- [Scene comparison data]:

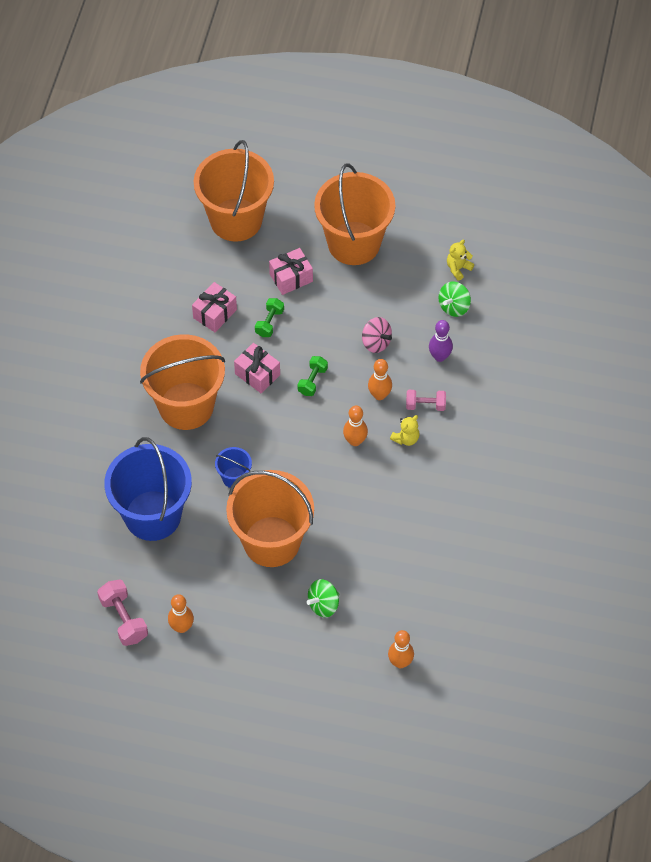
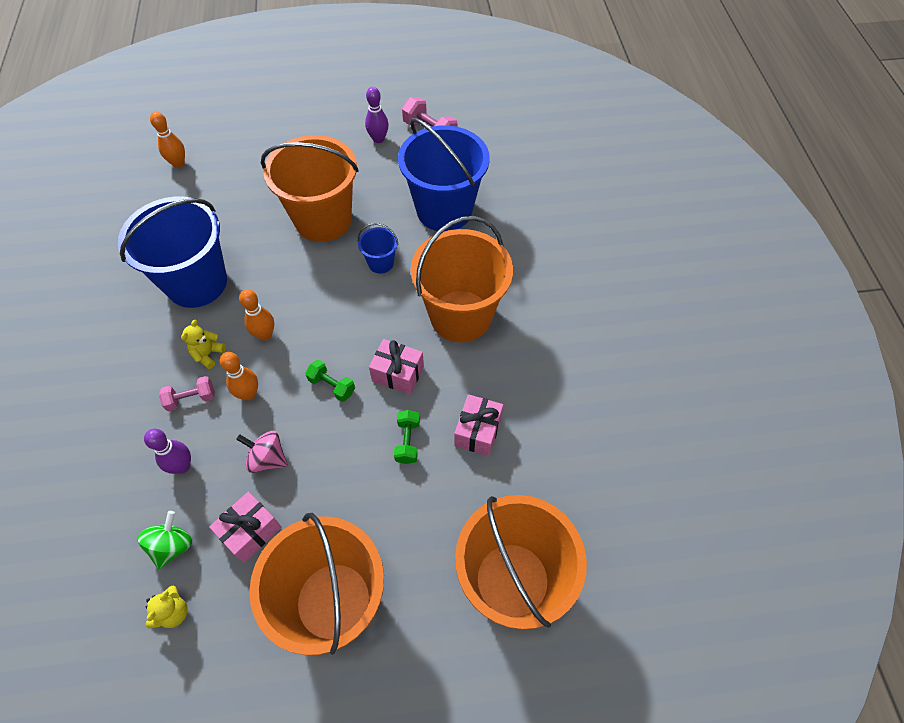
camera: 160 degrees right, 0 degrees up
(181, 627) = (378, 139): orange bowling pin -> purple bowling pin
(291, 278) = (403, 514): pink gift -> pink gift (250, 531)
(312, 381) = (332, 386): green dumbbell -> green dumbbell turned 60 degrees counterclockwise
(323, 604) = (259, 186): green spinning top -> none
(404, 510) = (197, 283): none -> blue bucket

- [TRY IT]: Return each line from the entries above that includes "none".

- [ANSWER FOR THIS EXERCISE]:
(323, 604) = (259, 186): green spinning top -> none
(404, 510) = (197, 283): none -> blue bucket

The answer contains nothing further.